To-do item — Leaving out the images, reproduce every line of the data that follows exactly.

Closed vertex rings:
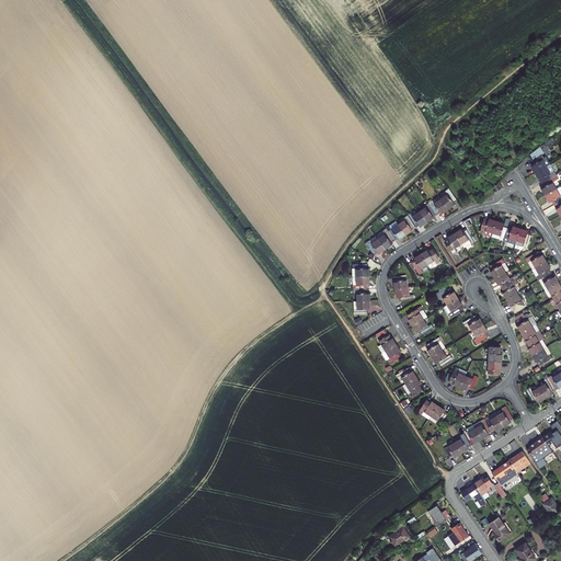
[(531,165),(536,172),(550,164),(546,157),(542,159),(540,156),(544,153),(540,147),(529,156),(534,164),(531,165)]
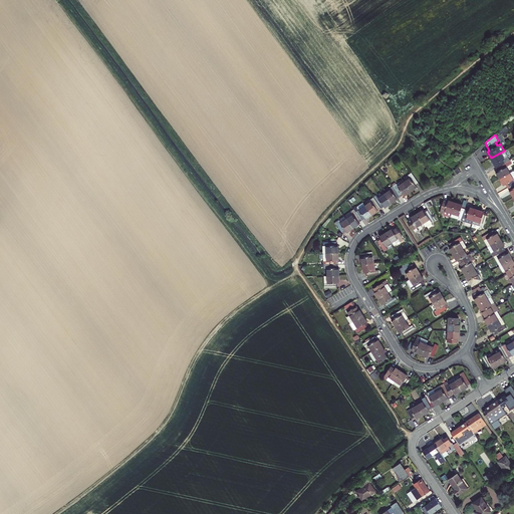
[(491,158),(497,168),(508,162),(510,161),(504,151),(491,158)]
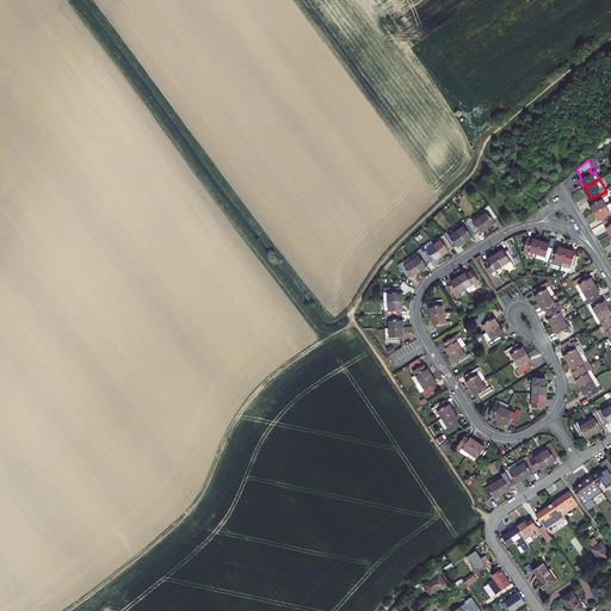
[(590,205),(594,213),(606,205),(603,198),(606,197),(604,192),(591,199),(593,204),(590,205)]
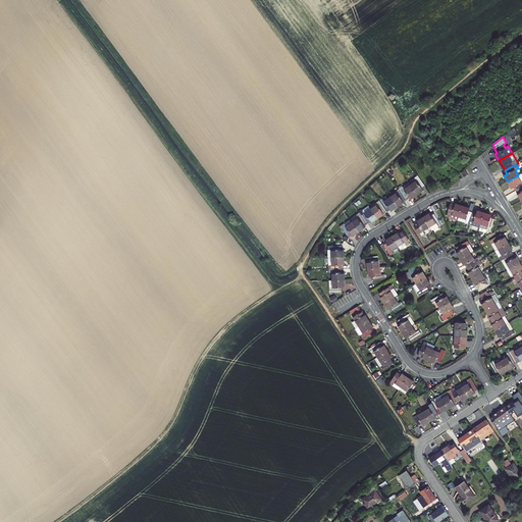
[(514,187),(516,191),(521,187),(521,174),(518,175),(508,181),(511,188),(514,187)]
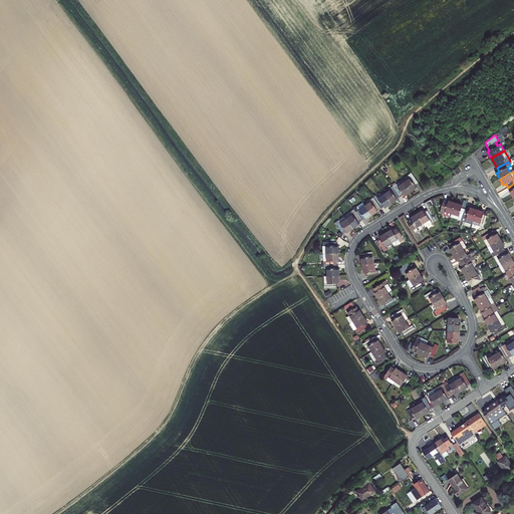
[(411,178),(404,183),(411,192),(417,188),(416,186),(420,184),(412,173),(409,175),(411,178)]
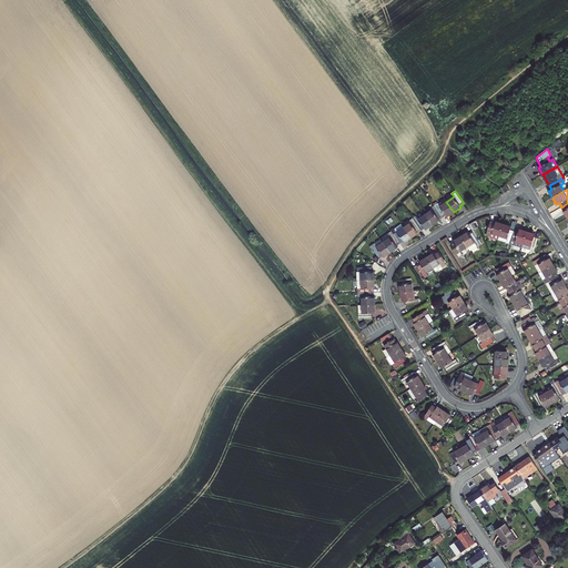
[(434,205),(442,216),(443,217),(446,215),(447,217),(454,212),(446,202),(439,206),(437,203),(434,205)]
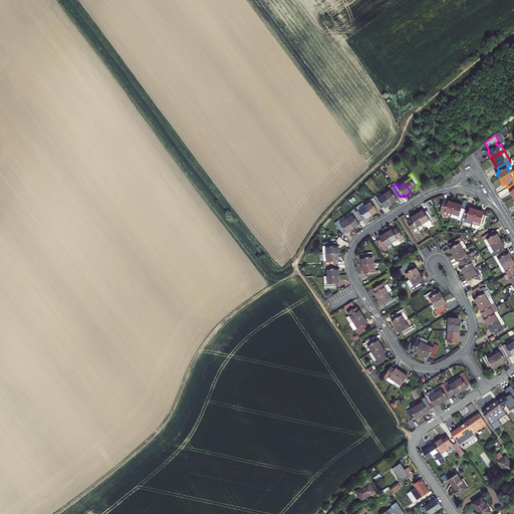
[(384,194),(392,204),(401,197),(400,196),(393,186),(389,189),(390,191),(384,194)]
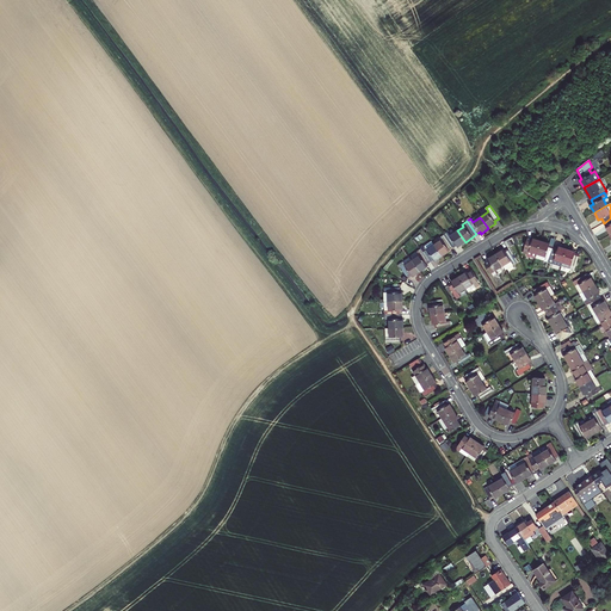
[(444,235),(454,248),(457,246),(458,247),(466,242),(457,230),(450,236),(448,233),(444,235)]
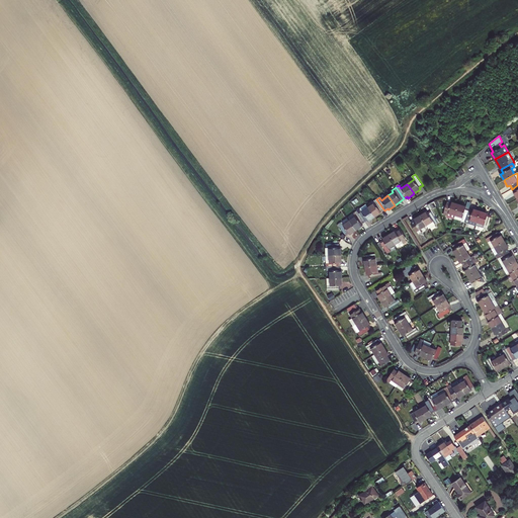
[(368,207),(375,217),(384,210),(376,199),(372,202),(373,203),(368,207)]
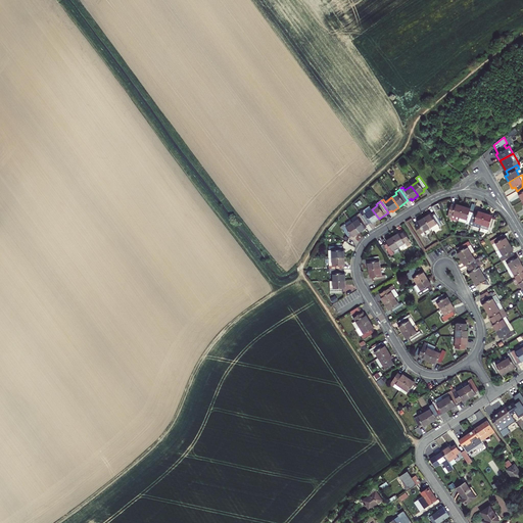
[(435,211),(441,208),(439,203),(433,206),(435,211)]
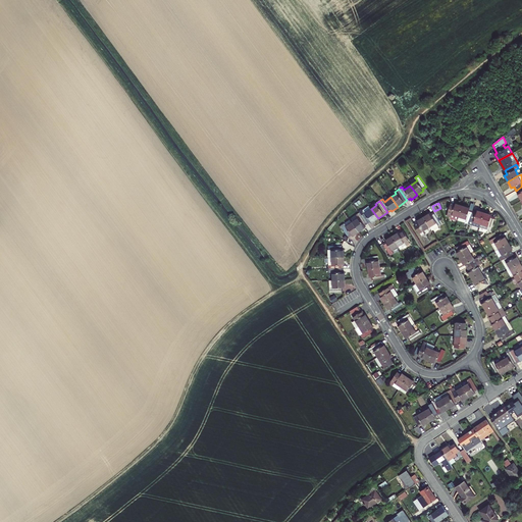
[(458,221),(459,217),(462,206),(455,203),(454,205),(451,204),(447,216),(451,217),(450,218),(451,219),(452,220),(453,219),(458,221)]
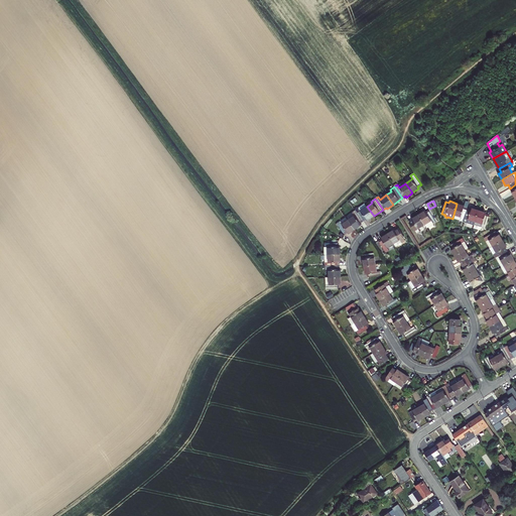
[(463,222),(468,209),(470,202),(466,201),(465,206),(457,204),(454,215),(453,219),(463,222)]
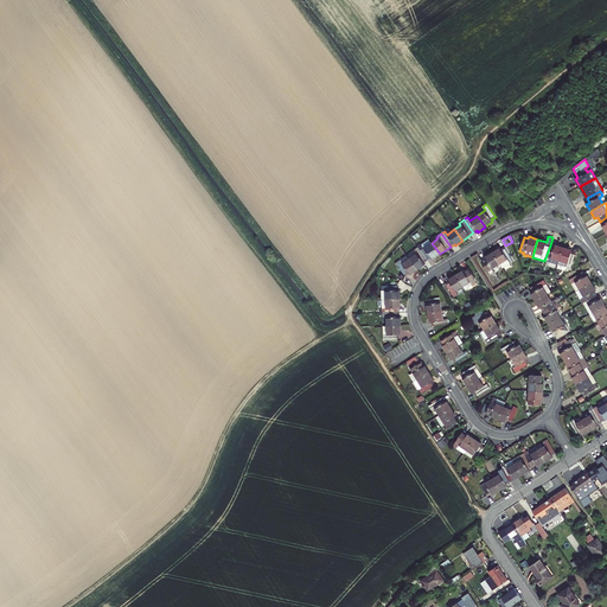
[(417,248),(428,261),(430,259),(432,260),(440,254),(432,243),(429,240),(421,246),(417,248)]
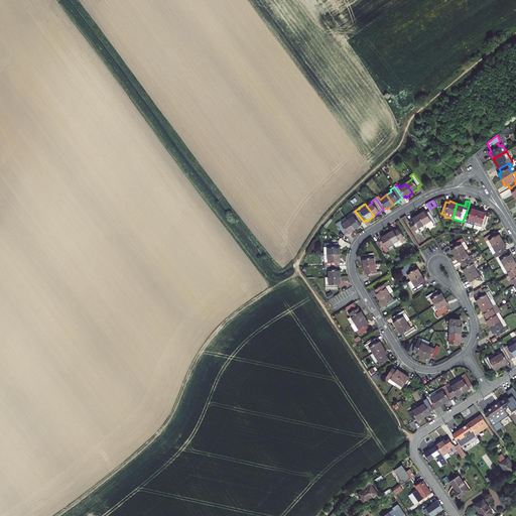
[(475,222),(479,210),(472,208),(471,210),(468,209),(463,222),(467,223),(474,225),(475,222)]
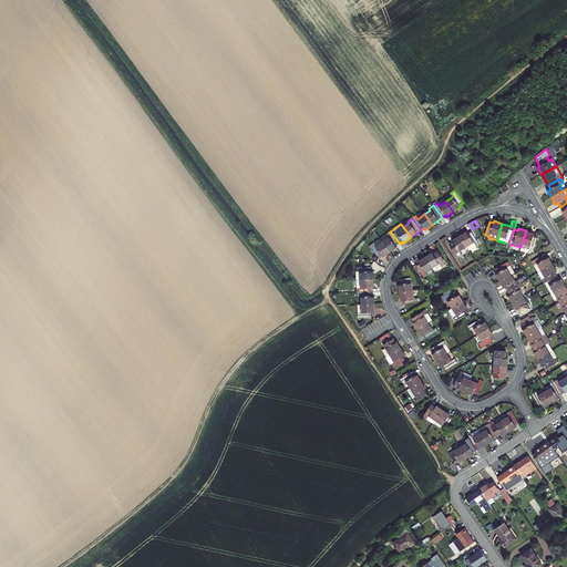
[(467,232),(460,236),(467,247),(468,250),(476,246),(476,245),(480,244),(472,230),(468,233),(467,232)]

Answer to this problem —
[(531,165),(536,172),(550,164),(546,157),(542,159),(540,156),(544,153),(540,147),(529,156),(534,164),(531,165)]
[(491,158),(497,168),(508,162),(510,161),(504,151),(491,158)]
[(590,205),(594,213),(606,205),(603,198),(606,197),(604,192),(591,199),(593,204),(590,205)]
[(514,187),(516,191),(521,187),(521,174),(518,175),(508,181),(511,188),(514,187)]
[(411,178),(404,183),(411,192),(417,188),(416,186),(420,184),(412,173),(409,175),(411,178)]
[(434,205),(442,216),(443,217),(446,215),(447,217),(454,212),(446,202),(439,206),(437,203),(434,205)]
[(384,194),(392,204),(401,197),(400,196),(393,186),(389,189),(390,191),(384,194)]
[(444,235),(454,248),(457,246),(458,247),(466,242),(457,230),(450,236),(448,233),(444,235)]
[(368,207),(375,217),(384,210),(376,199),(372,202),(373,203),(368,207)]
[(435,211),(441,208),(439,203),(433,206),(435,211)]
[(458,221),(459,217),(462,206),(455,203),(454,205),(451,204),(447,216),(451,217),(450,218),(451,219),(452,220),(453,219),(458,221)]
[(463,222),(468,209),(470,202),(466,201),(465,206),(457,204),(454,215),(453,219),(463,222)]
[(417,248),(428,261),(430,259),(432,260),(440,254),(432,243),(429,240),(421,246),(417,248)]
[(475,222),(479,210),(472,208),(471,210),(468,209),(463,222),(467,223),(474,225),(475,222)]
[(467,232),(460,236),(467,247),(468,250),(476,246),(476,245),(480,244),(472,230),(468,233),(467,232)]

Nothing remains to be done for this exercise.